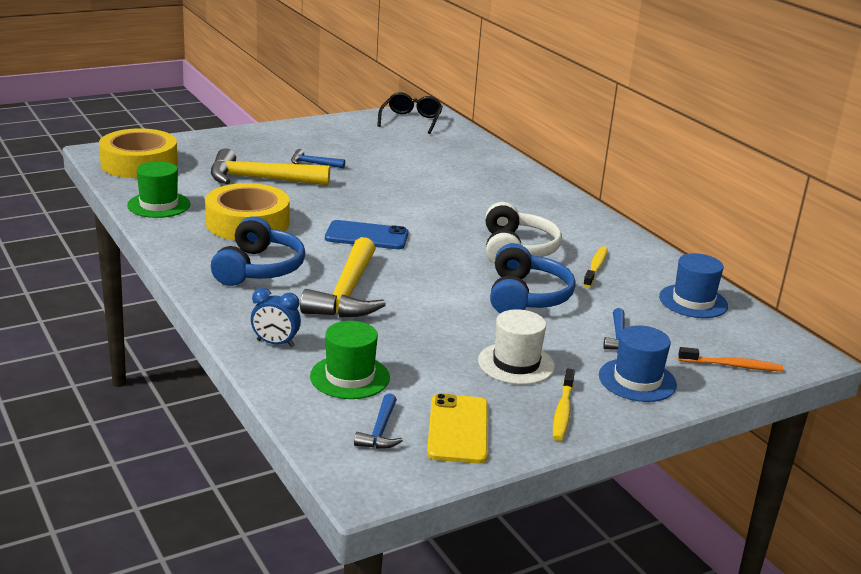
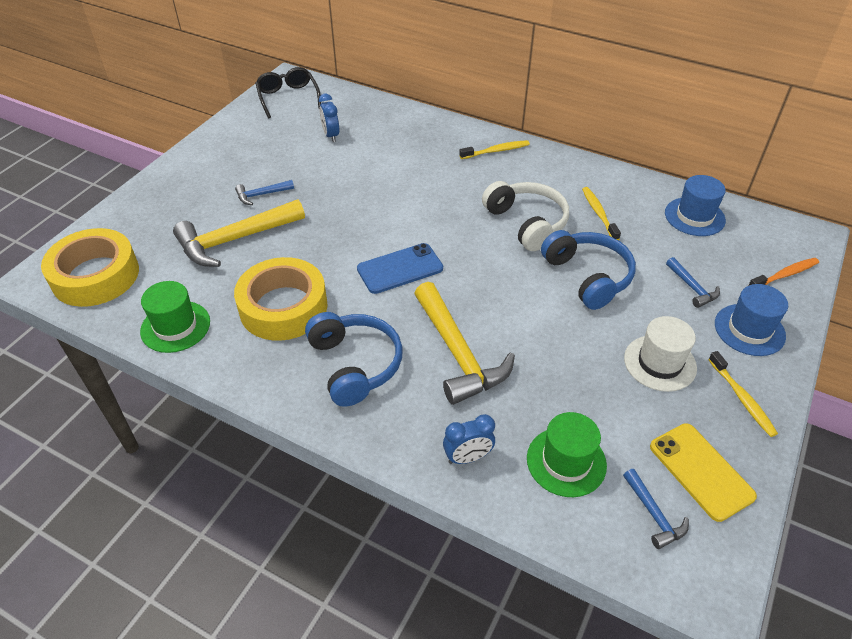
camera: 30 degrees left, 20 degrees up
(416, 150) = (331, 135): none -> blue clock
(553, 203) = (496, 151): none -> yellow toothbrush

Task requirements -> Tally up the lines holding the word "none" in the data above, and answer with that figure only.

Task response -> 2